Output the data below exactly, images excluded.

Records excerpted from a collection:
★ ★ ★
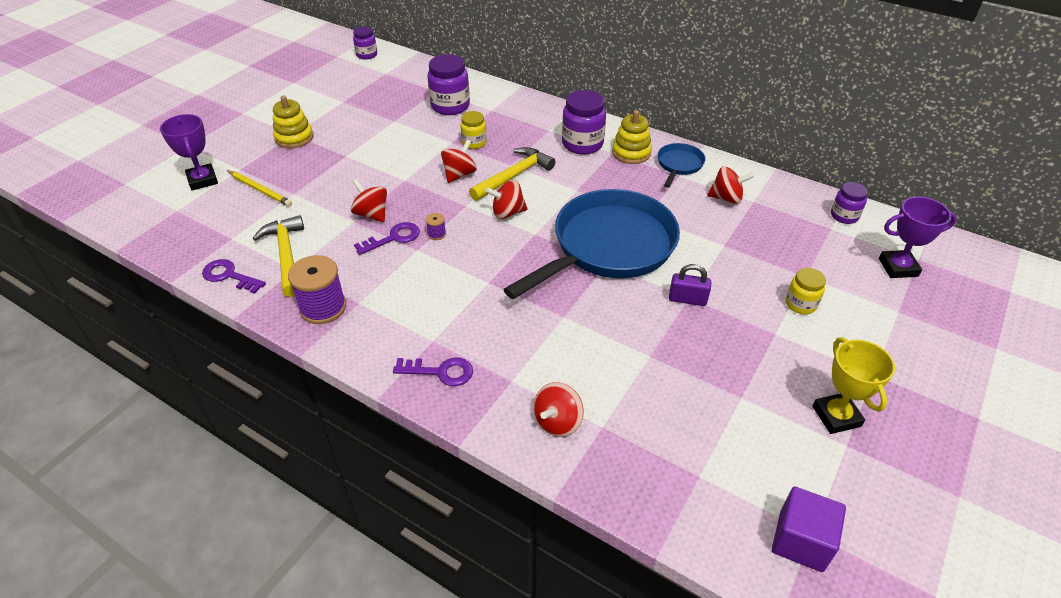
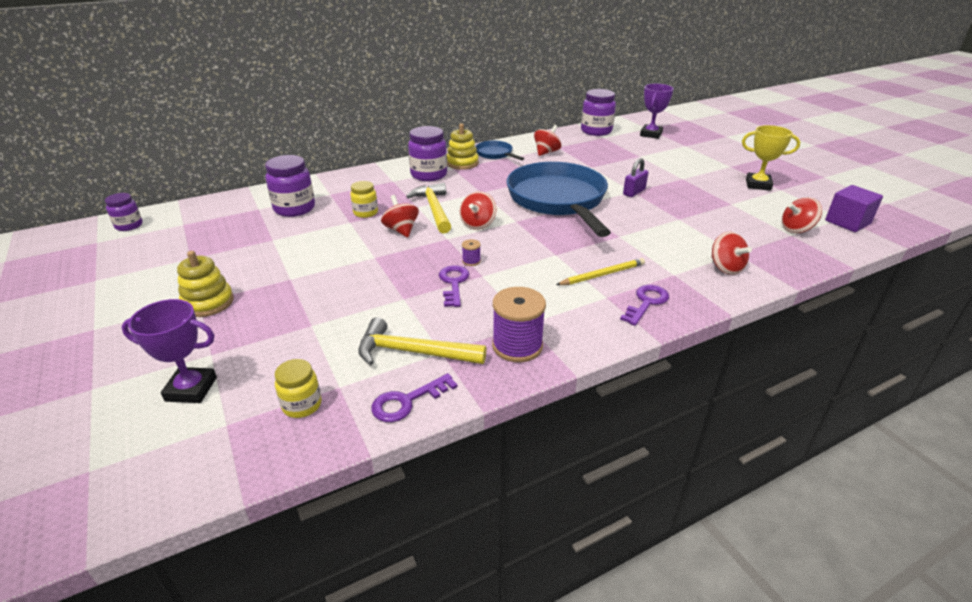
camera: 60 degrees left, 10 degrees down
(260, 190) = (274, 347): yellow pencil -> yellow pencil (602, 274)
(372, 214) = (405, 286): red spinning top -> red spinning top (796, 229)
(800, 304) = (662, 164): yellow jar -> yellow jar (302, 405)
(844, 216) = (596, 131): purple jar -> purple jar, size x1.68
★ ★ ★
» REPLY:
camera: 60 degrees left, 10 degrees down
(260, 190) = (274, 347): yellow pencil -> yellow pencil (602, 274)
(372, 214) = (405, 286): red spinning top -> red spinning top (796, 229)
(800, 304) = (662, 164): yellow jar -> yellow jar (302, 405)
(844, 216) = (596, 131): purple jar -> purple jar, size x1.68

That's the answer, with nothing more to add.